#### WORK TO DO:
Reproduce every line of the listing below verbatim, omitting the pictures.

....

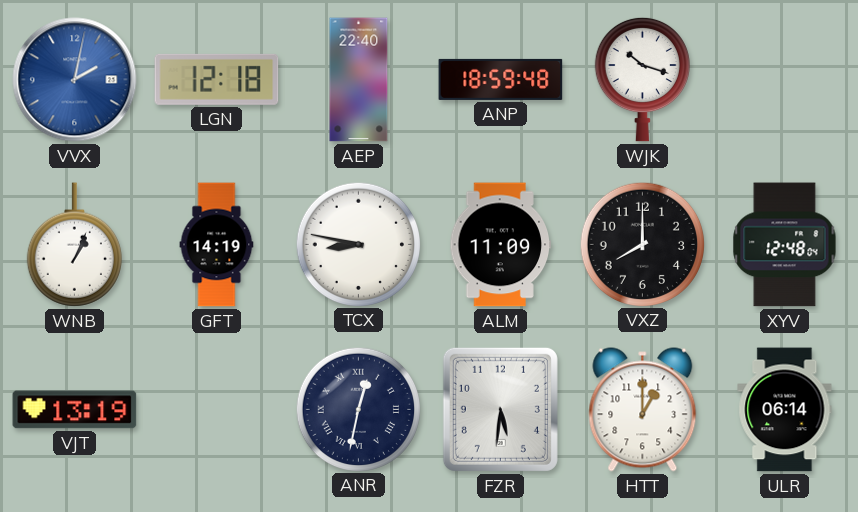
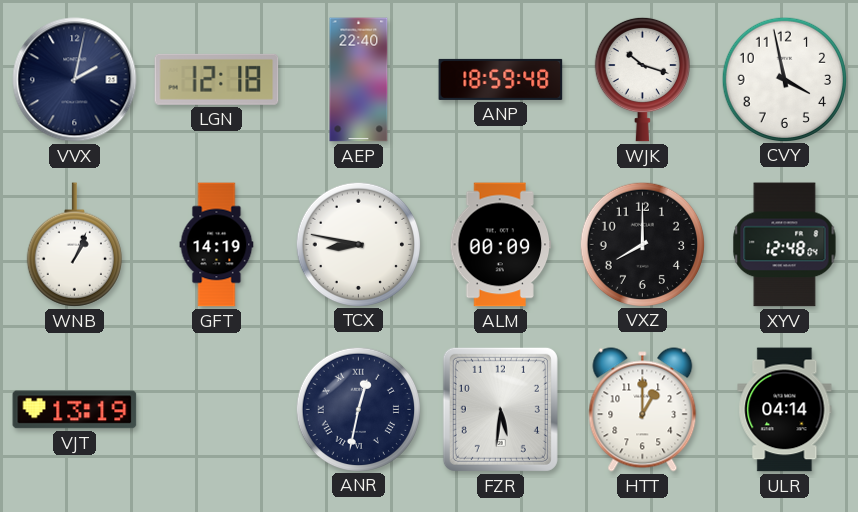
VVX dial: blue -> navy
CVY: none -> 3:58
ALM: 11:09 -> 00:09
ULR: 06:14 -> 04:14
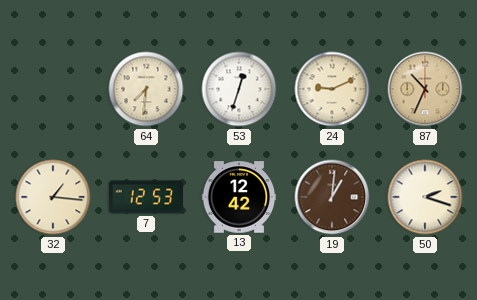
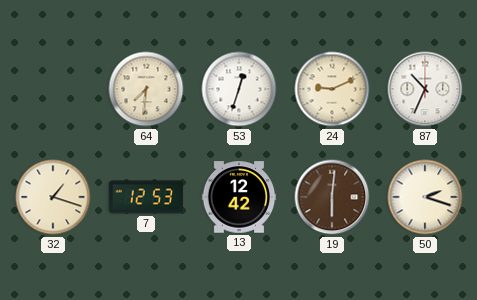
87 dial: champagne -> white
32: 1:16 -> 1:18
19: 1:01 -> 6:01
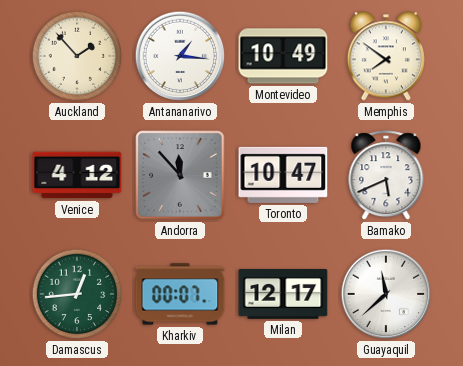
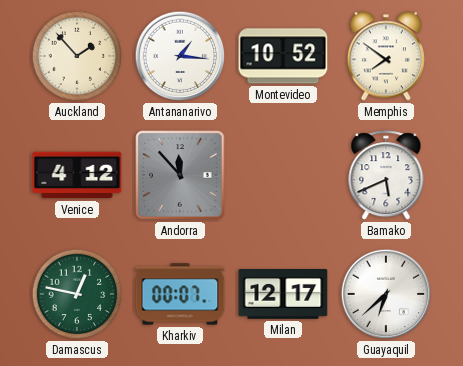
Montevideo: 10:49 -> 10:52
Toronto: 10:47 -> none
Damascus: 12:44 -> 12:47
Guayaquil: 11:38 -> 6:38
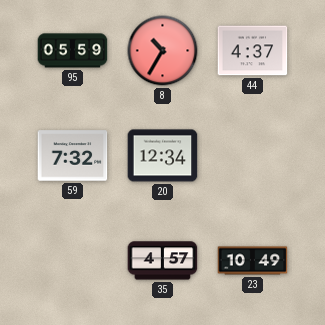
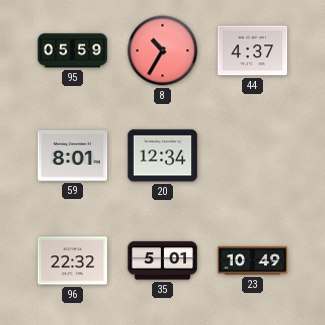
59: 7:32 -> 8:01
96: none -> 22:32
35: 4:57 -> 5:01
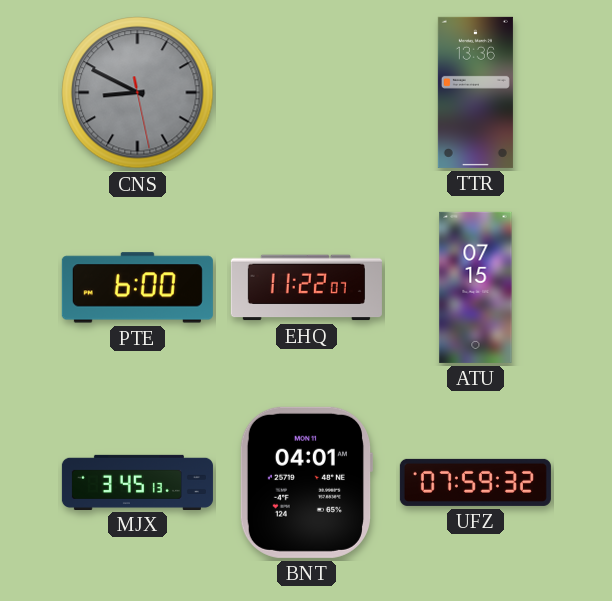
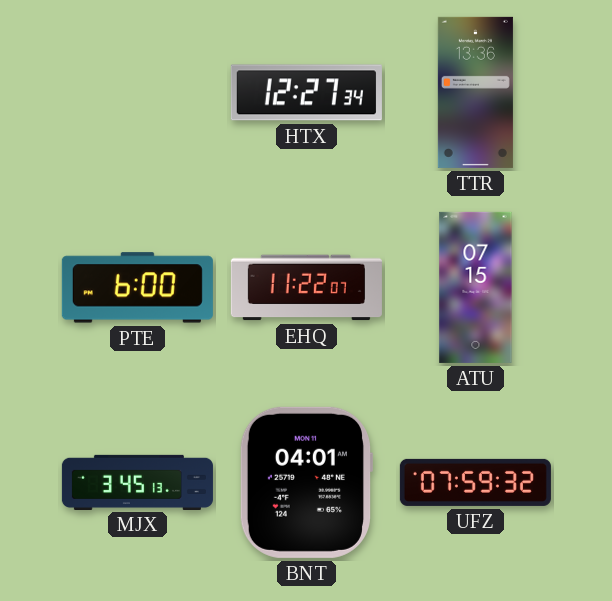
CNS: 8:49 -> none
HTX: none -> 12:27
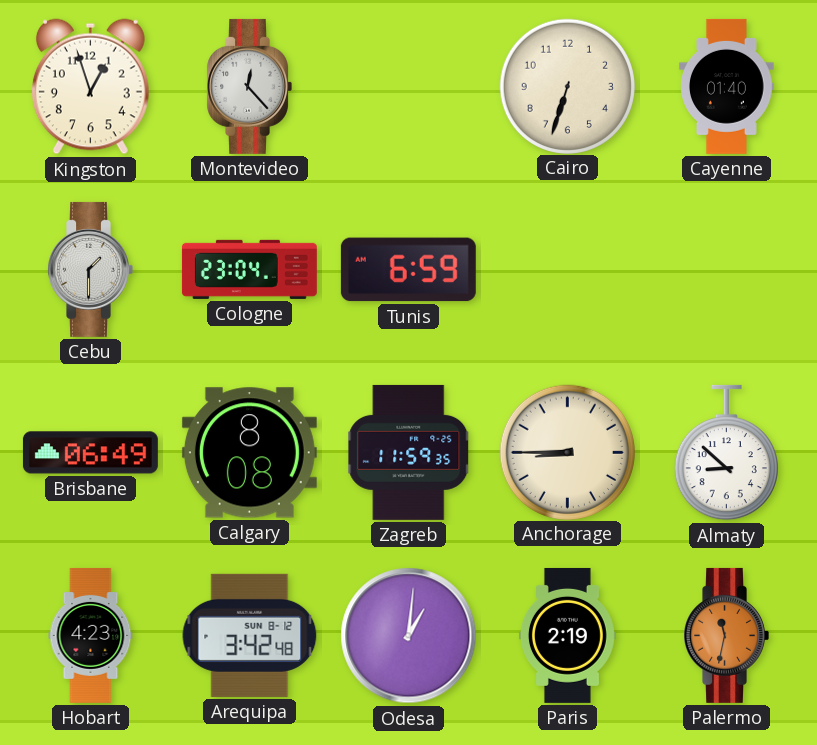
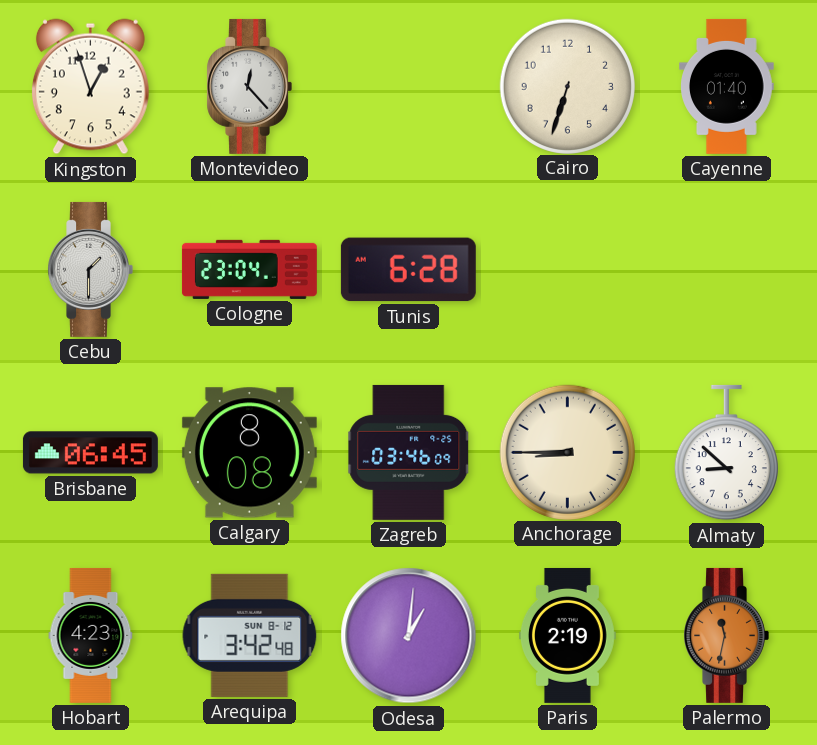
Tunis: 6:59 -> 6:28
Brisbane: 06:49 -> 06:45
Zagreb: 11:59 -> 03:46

....

#### FINISHED ANSWER:
VVX dial: blue -> navy
CVY: none -> 3:58
ALM: 11:09 -> 00:09
ULR: 06:14 -> 04:14
87 dial: champagne -> white
32: 1:16 -> 1:18
19: 1:01 -> 6:01
Montevideo: 10:49 -> 10:52
Toronto: 10:47 -> none
Damascus: 12:44 -> 12:47
Guayaquil: 11:38 -> 6:38
59: 7:32 -> 8:01
96: none -> 22:32
35: 4:57 -> 5:01
CNS: 8:49 -> none
HTX: none -> 12:27
Tunis: 6:59 -> 6:28
Brisbane: 06:49 -> 06:45
Zagreb: 11:59 -> 03:46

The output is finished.